Copy the listing verbatim, excluding any images found in it.

Given material:
------------------------------

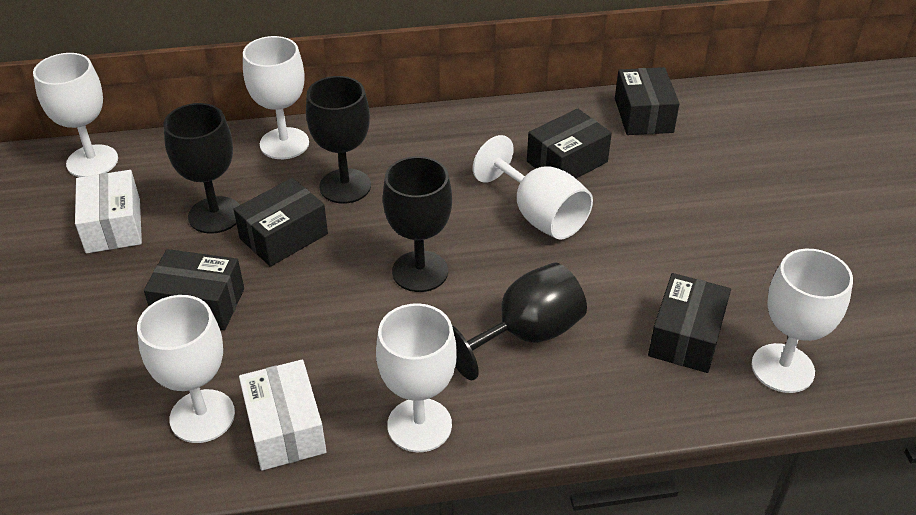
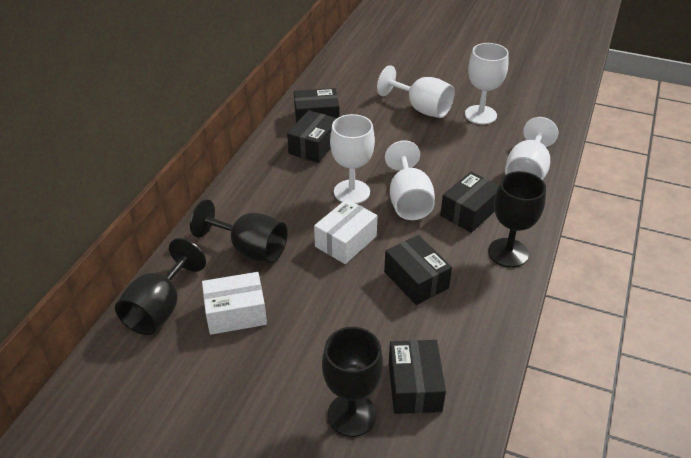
white goblet: 6 -> 5

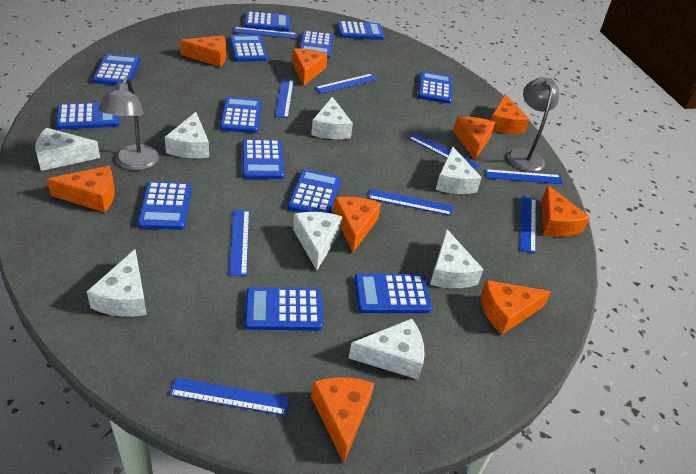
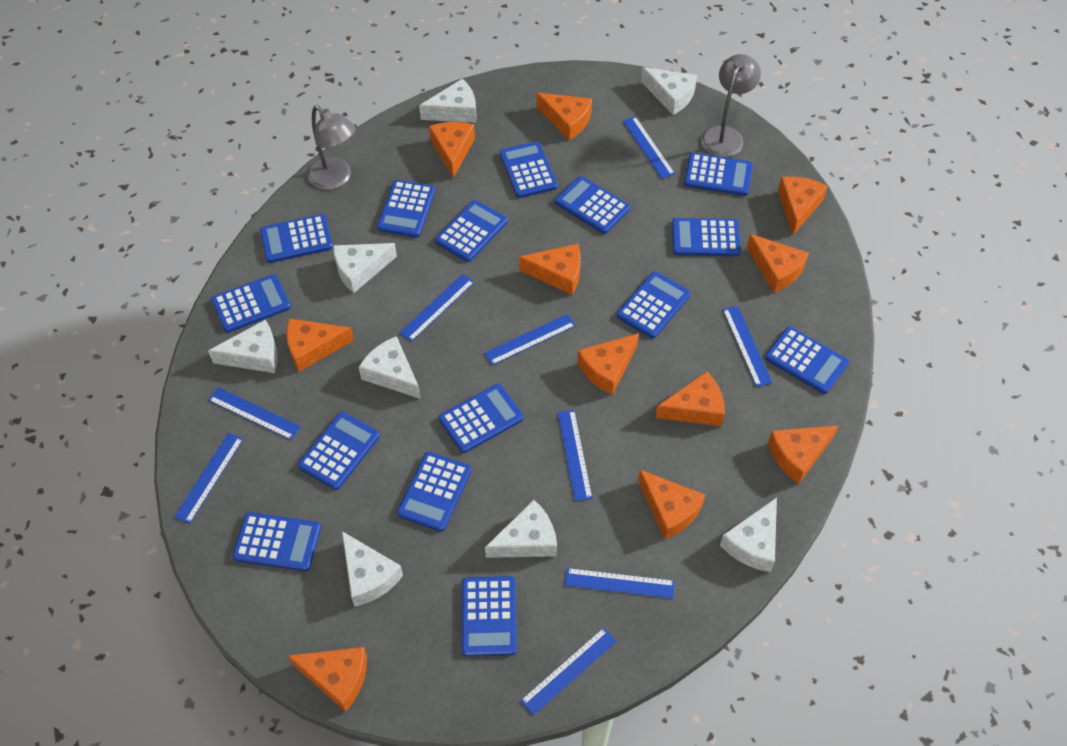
blue calculator: 13 -> 15
orange cheese: 9 -> 11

------------------------------

Task response:
white goblet: 6 -> 5

blue calculator: 13 -> 15
orange cheese: 9 -> 11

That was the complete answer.